Supplied material:
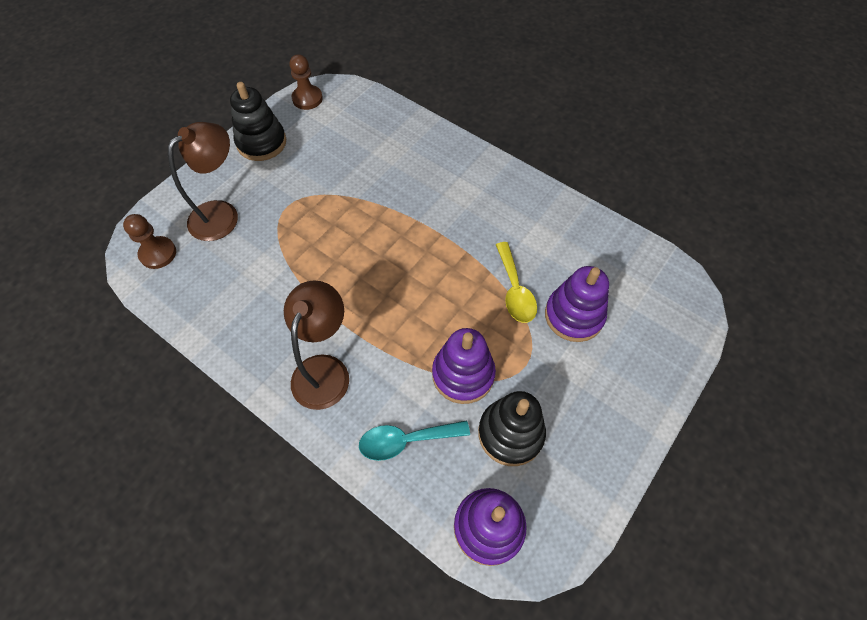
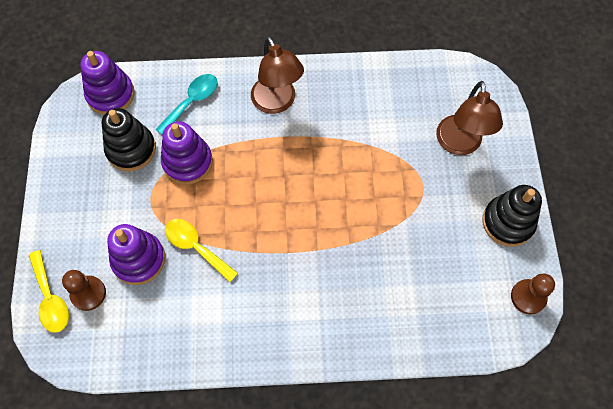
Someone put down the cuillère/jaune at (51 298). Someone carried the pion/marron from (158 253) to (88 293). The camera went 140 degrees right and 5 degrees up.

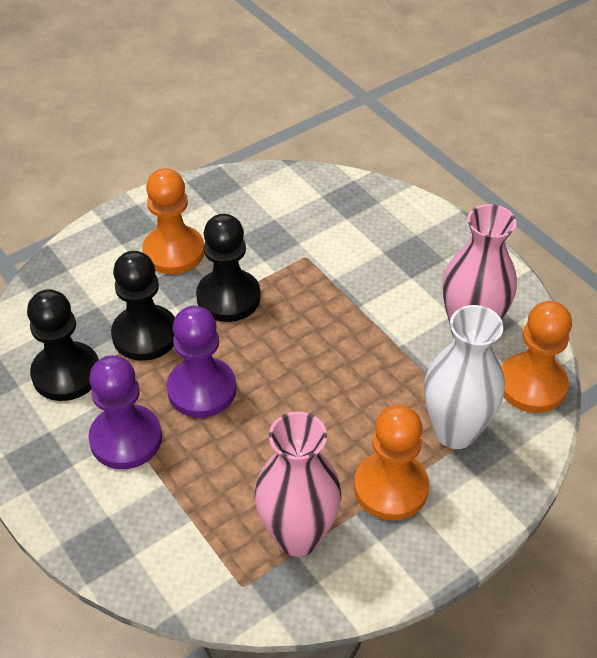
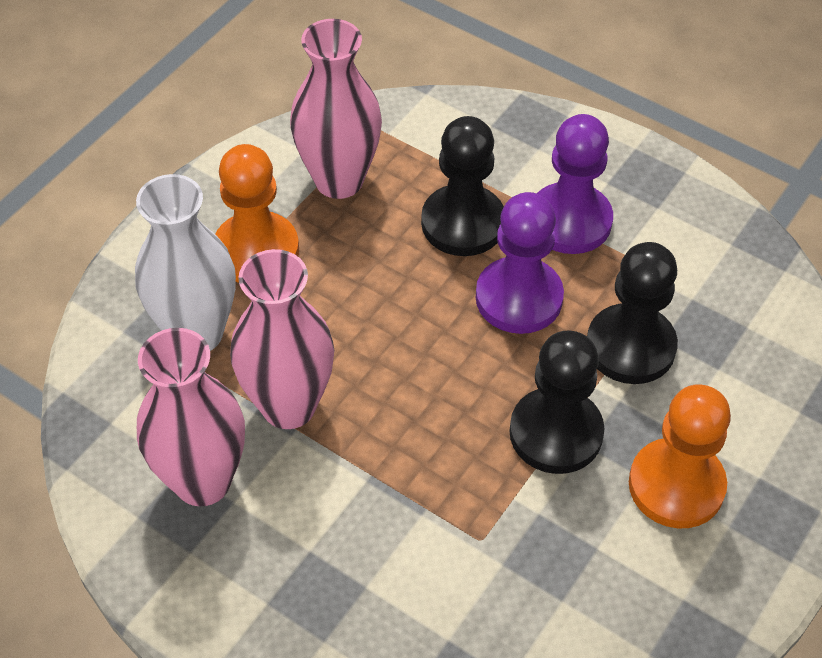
Someone took away the pion/orange at (531 385). Someone put down the vase/rose at (288 406). Someone carried the pion/noir from (66 373) to (463 223). The camera went 160 degrees right and 5 degrees up.

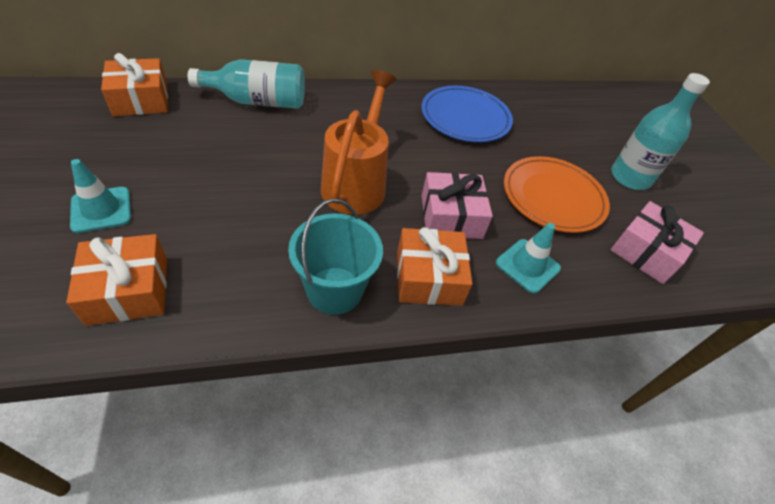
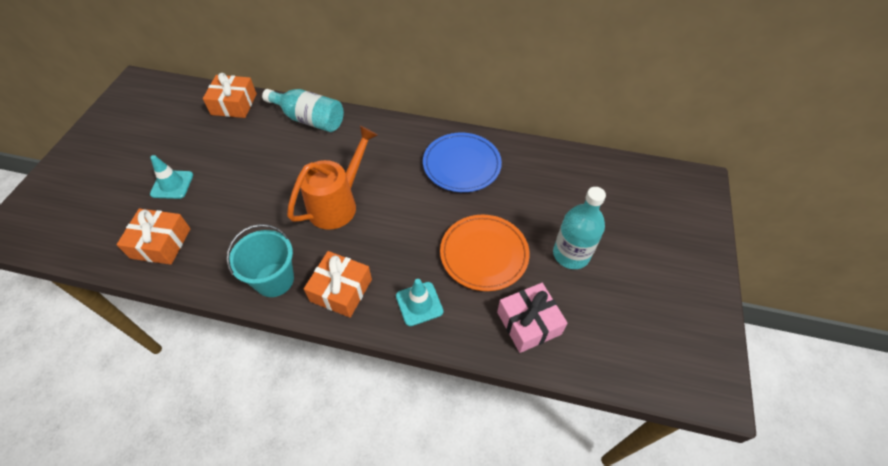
Someone took away the cadeau/rose at (451 217). The camera went 30 degrees right and 5 degrees up.

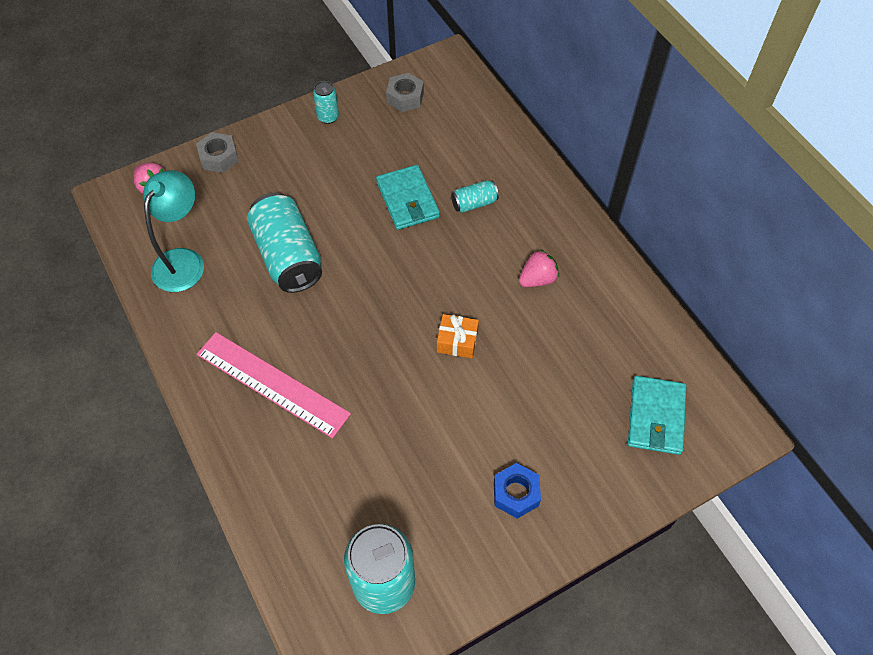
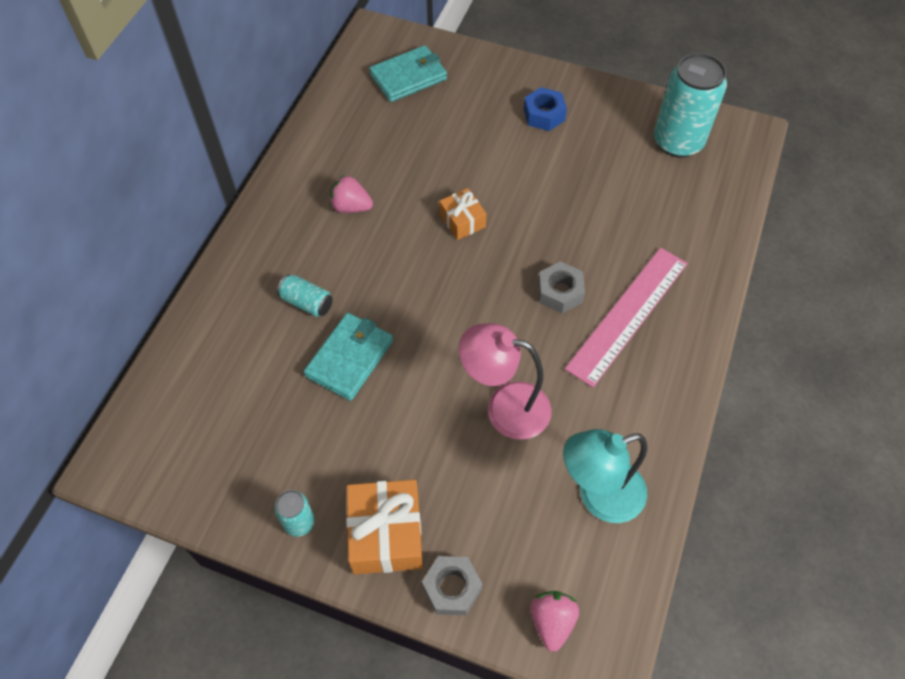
Someone put down the cadeau/orange at (386 534). Someone carried the écrou/gris from (405 97) to (560 292). Someone swapped the canette/turquoise at (288 256) for the lampe/rose at (504 407). Someone rotated the règle/rose at (272 383) by 45 degrees clockwise. The camera went 130 degrees left and 0 degrees up.

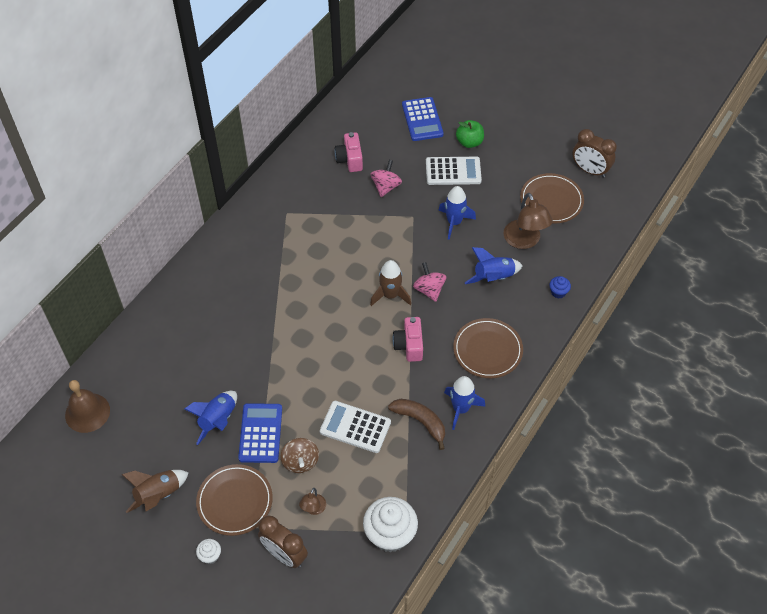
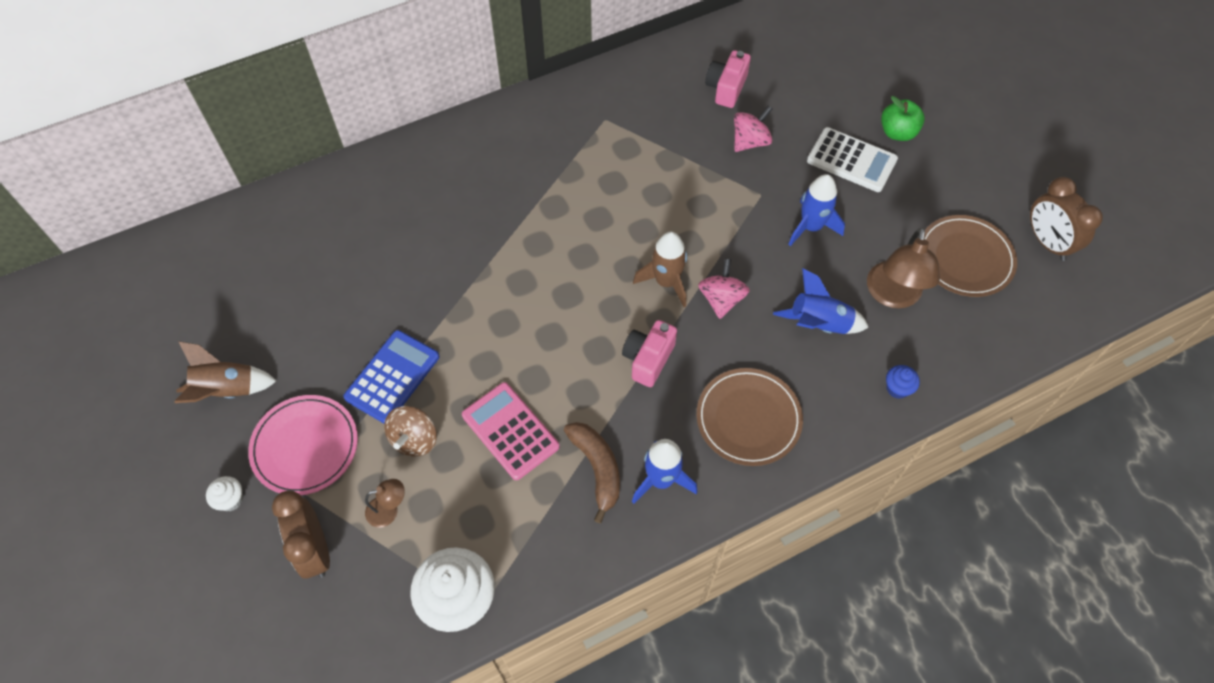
Someone took away the cloche/marron at (87 412). Someone took away the fusée/bleu at (218 420). Someone took away the calculatrice/bleu at (422 119). Someone repainted the assiette/marron at (235 501), which became the assiette/rose at (305 446). Someone repainted the calculatrice/blanc at (355 427), which became the calculatrice/rose at (510 431). Someone rotated the lampe/marron at (313 509) by 150 degrees counterclockwise. The camera went 30 degrees right and 5 degrees up.

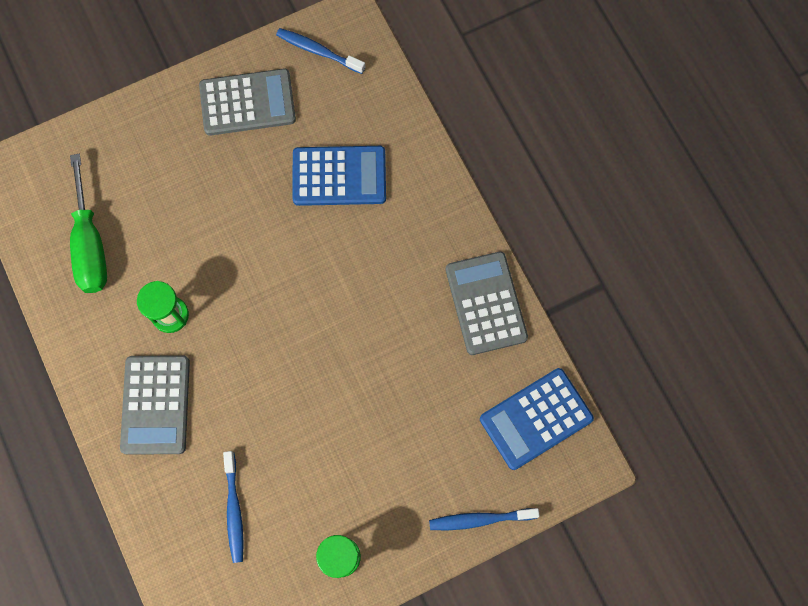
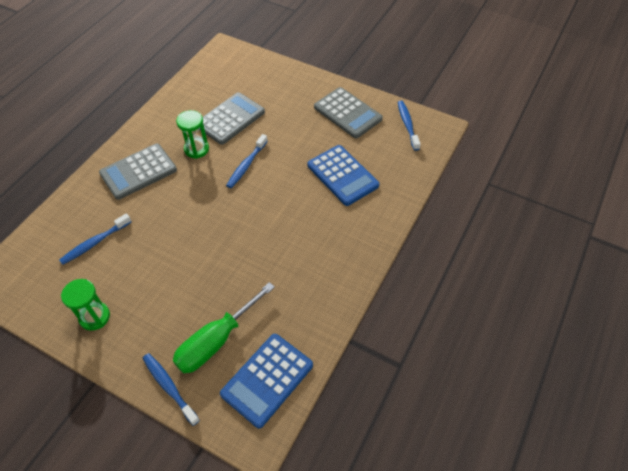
Someone put down the brosse à dents/bleu at (246 165). Someone carried the tournevis/vert from (90 244) to (216 341). Someone carried the calculatrice/gris from (485 303) to (230 119). Someone rotated the calculatrice/bleu at (536 419) by 75 degrees counterclockwise. The camera went 55 degrees right and 20 degrees down.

Exercise requirements: Each line between the one holding "Someone put down the cadeau/orange" and the one holding "Someone took away the cloche/marron", inclusive, should be copied exactly as it appears above, and pictures should be omitted.

Exercise answer:
Someone put down the cadeau/orange at (386 534). Someone carried the écrou/gris from (405 97) to (560 292). Someone swapped the canette/turquoise at (288 256) for the lampe/rose at (504 407). Someone rotated the règle/rose at (272 383) by 45 degrees clockwise. The camera went 130 degrees left and 0 degrees up.

Someone took away the cloche/marron at (87 412). Someone took away the fusée/bleu at (218 420). Someone took away the calculatrice/bleu at (422 119). Someone repainted the assiette/marron at (235 501), which became the assiette/rose at (305 446). Someone repainted the calculatrice/blanc at (355 427), which became the calculatrice/rose at (510 431). Someone rotated the lampe/marron at (313 509) by 150 degrees counterclockwise. The camera went 30 degrees right and 5 degrees up.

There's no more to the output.